### ACTIVITY:
Word for word, copy all the data and drop the pictures.

### ENTRIES PROVIDED:

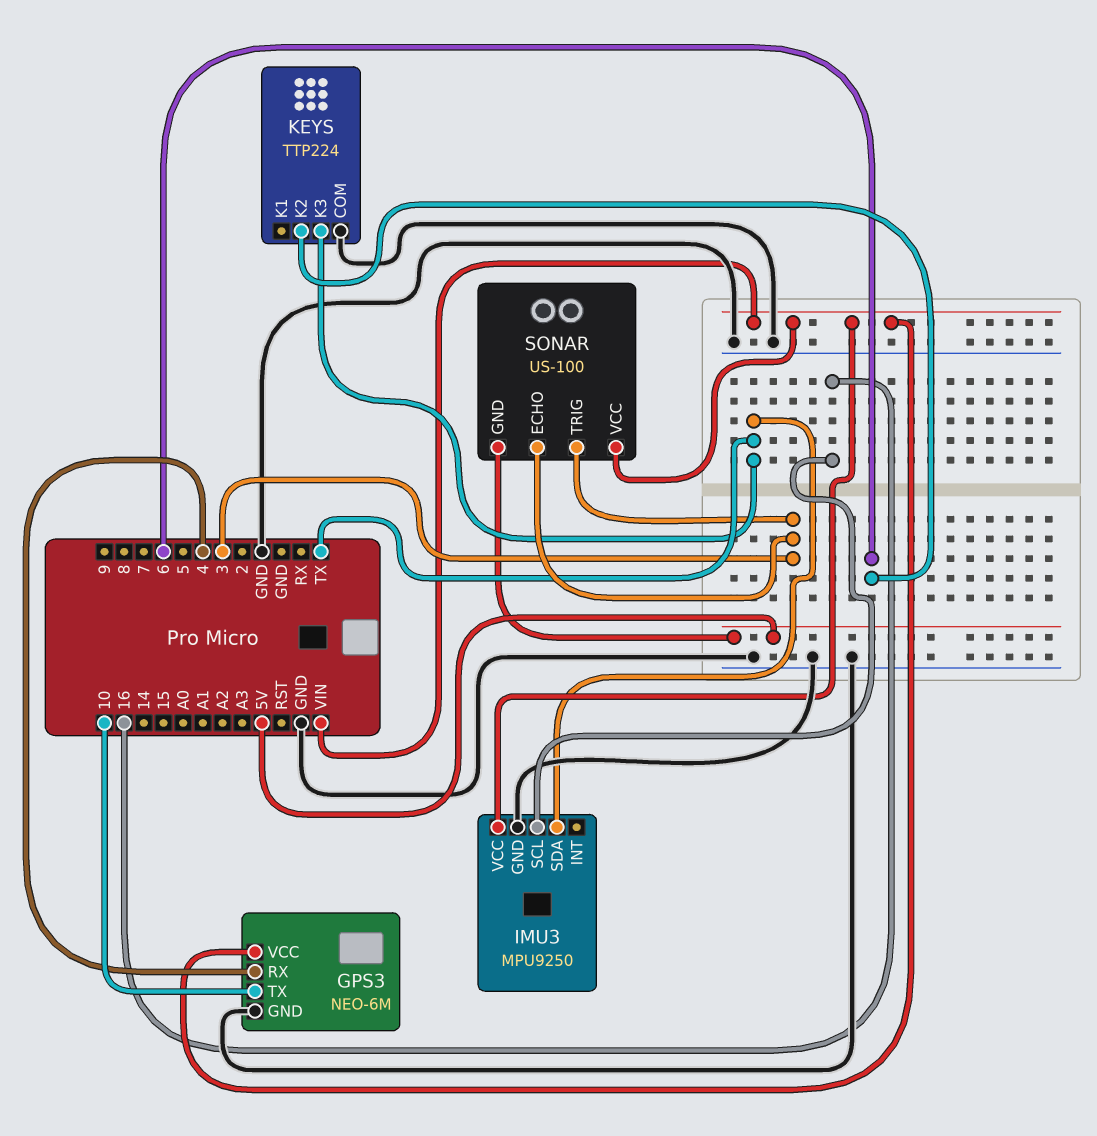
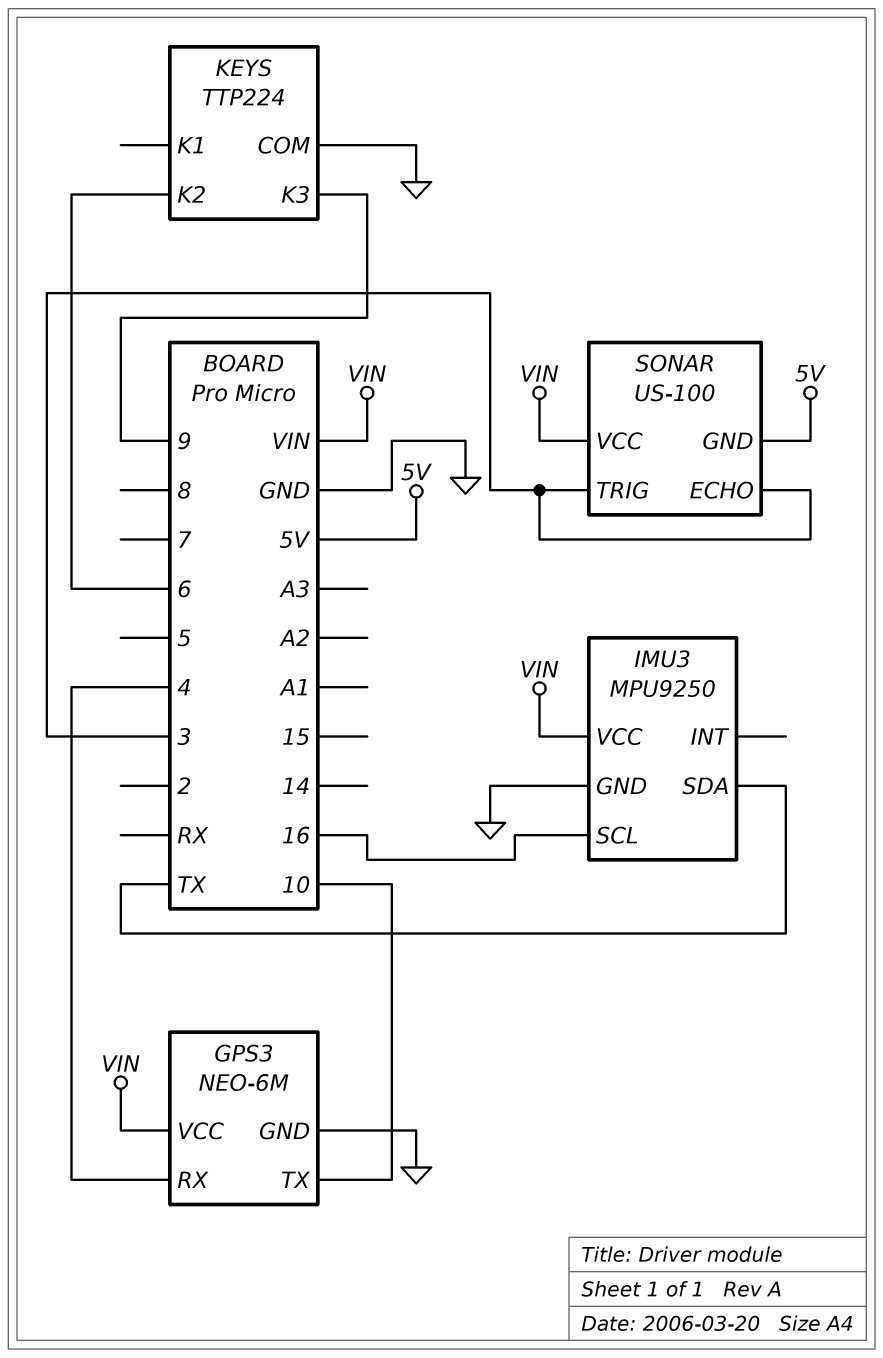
KEYS pin K3: TX -> 9

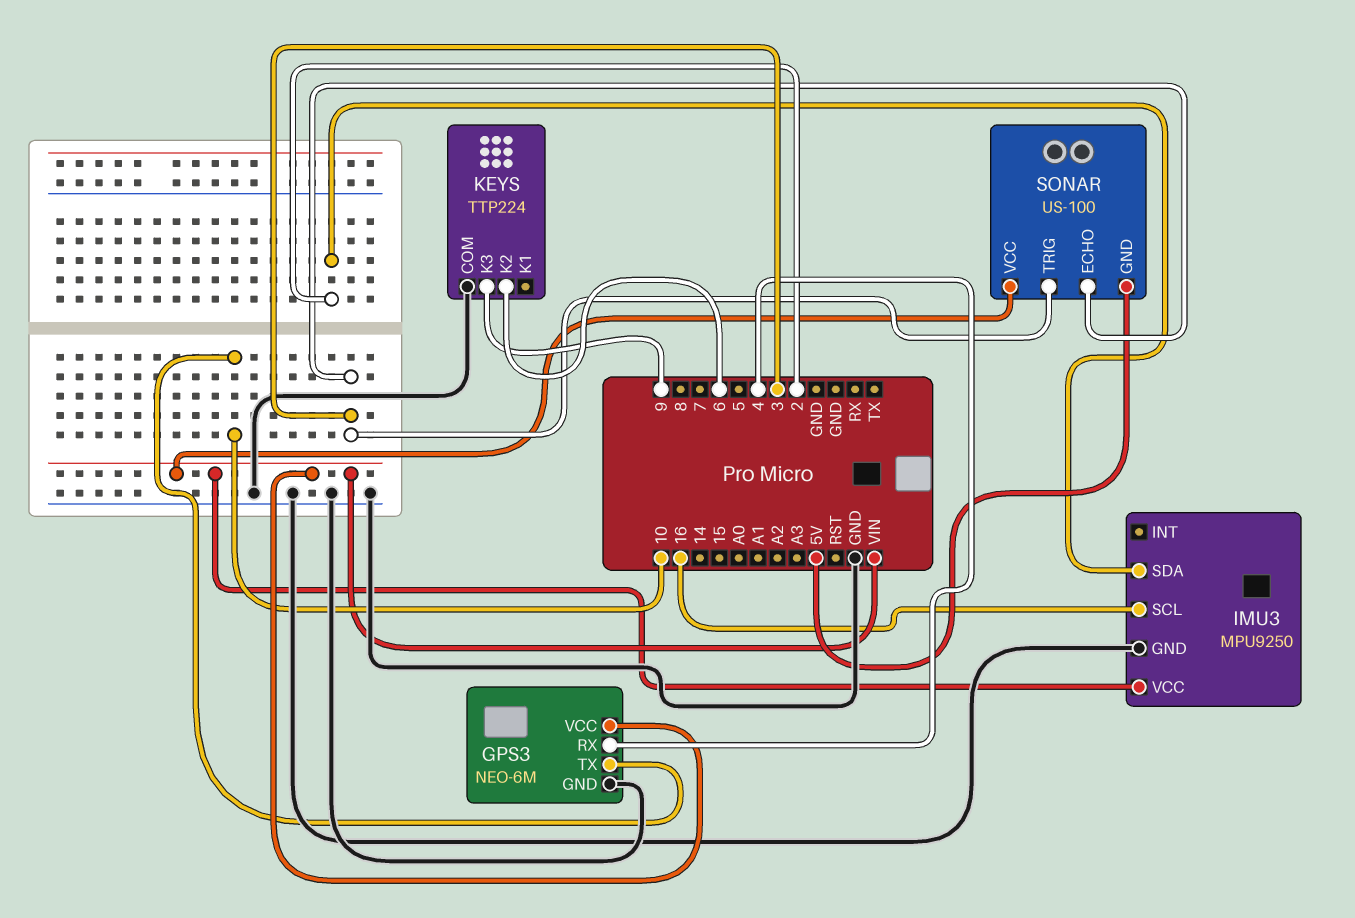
IMU3 pin SDA: TX -> 2

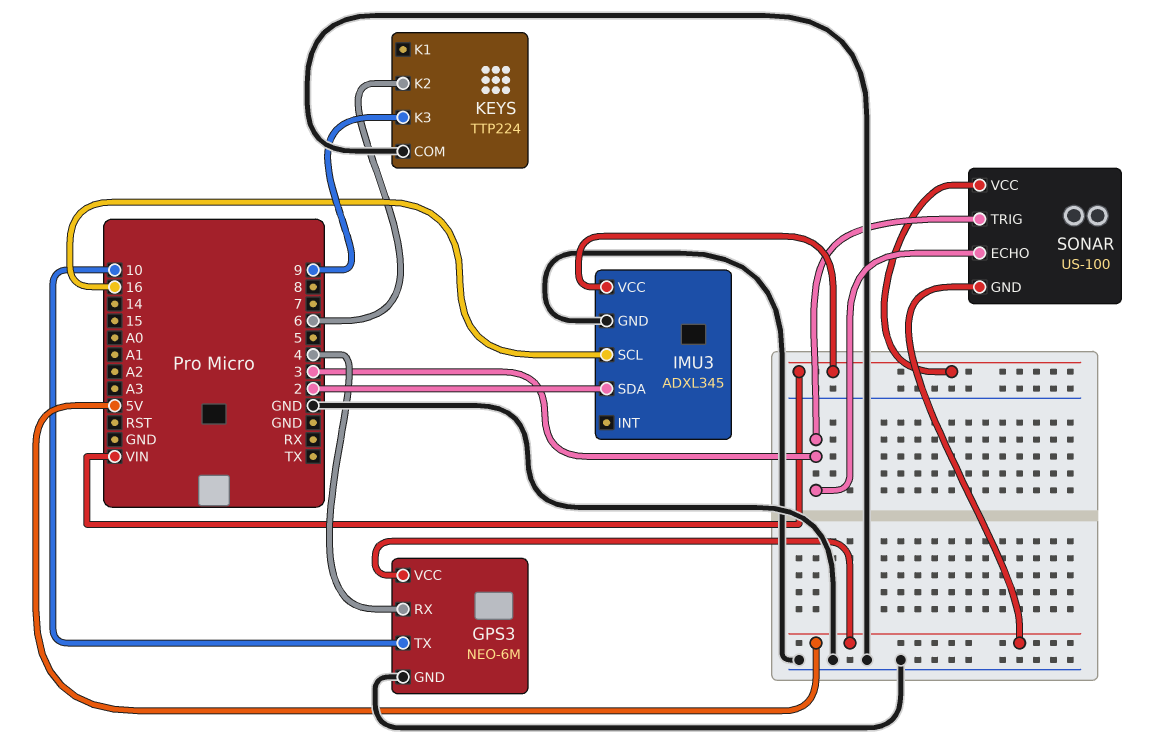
GPS3 pin VCC: VIN -> 5V
IMU3: MPU9250 -> ADXL345

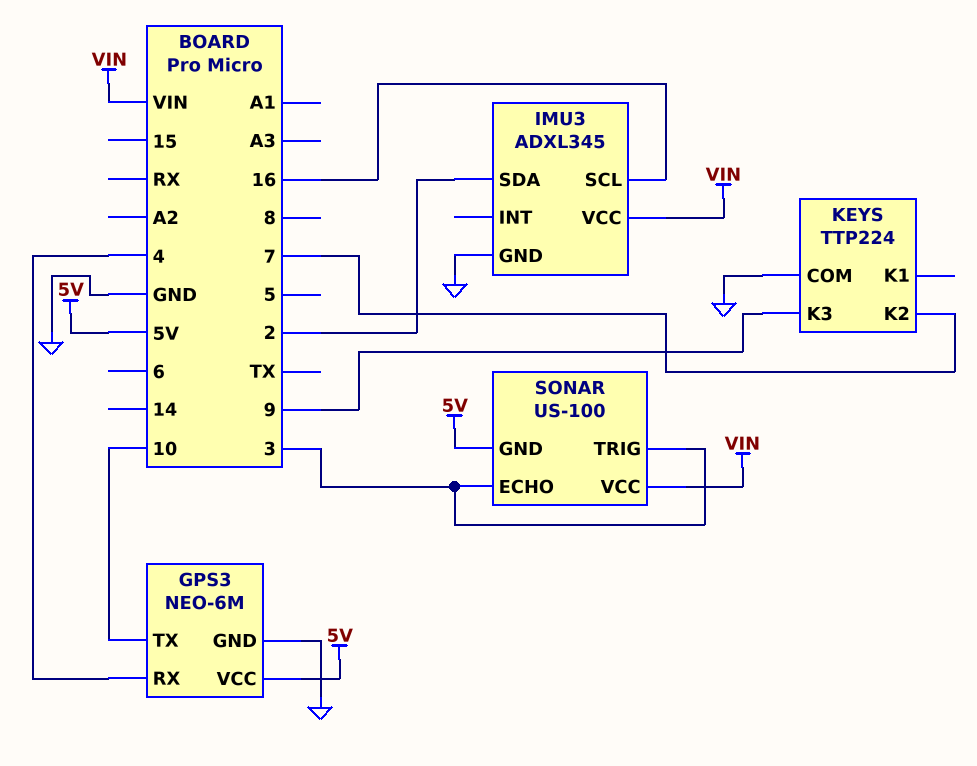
KEYS pin K2: 6 -> 7

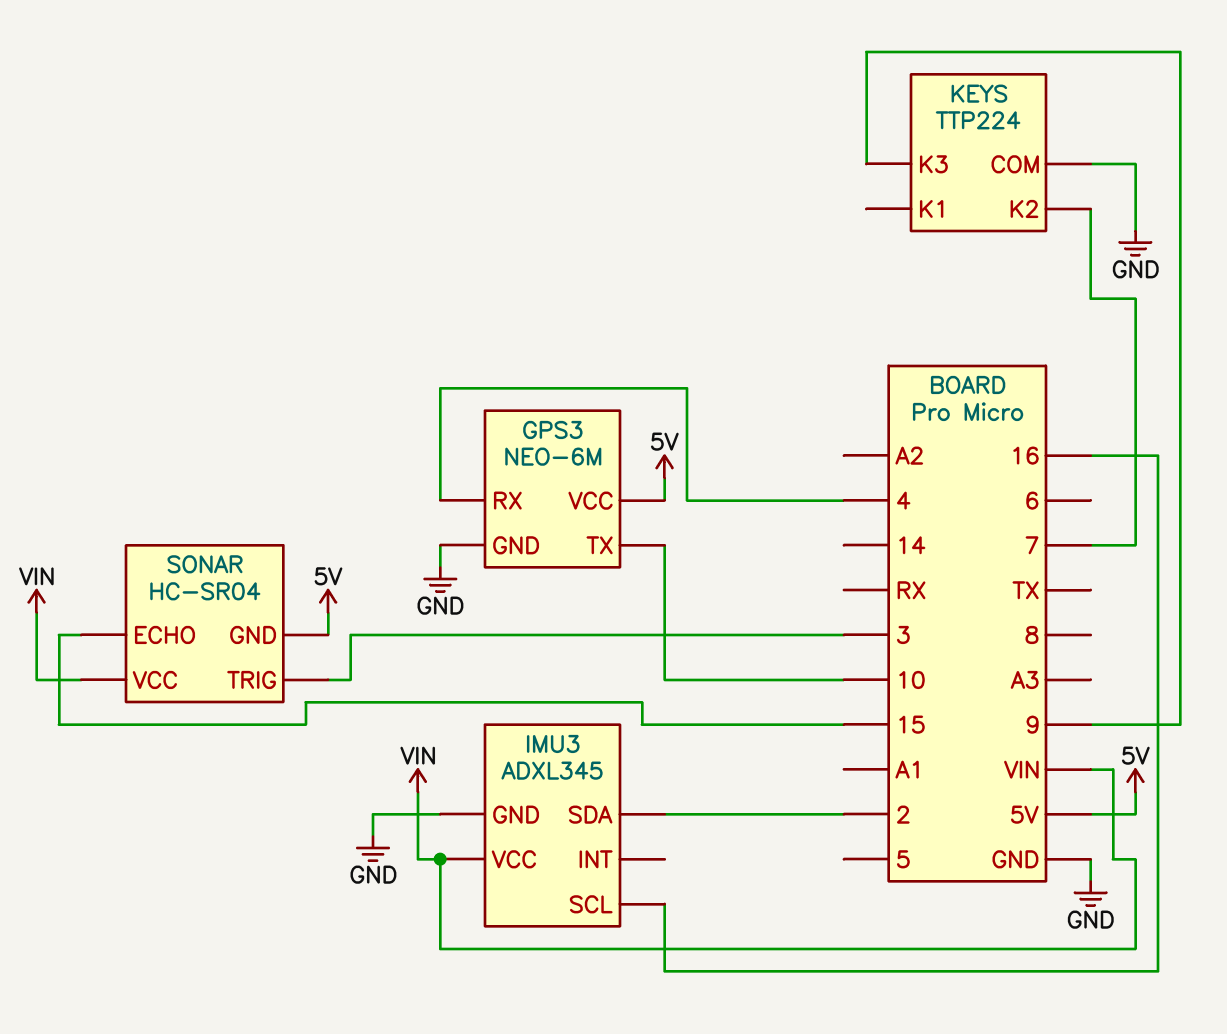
SONAR: US-100 -> HC-SR04
SONAR pin ECHO: 3 -> 15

### SOLUTION:
KEYS pin K3: TX -> 9

IMU3 pin SDA: TX -> 2

GPS3 pin VCC: VIN -> 5V
IMU3: MPU9250 -> ADXL345

KEYS pin K2: 6 -> 7

SONAR: US-100 -> HC-SR04
SONAR pin ECHO: 3 -> 15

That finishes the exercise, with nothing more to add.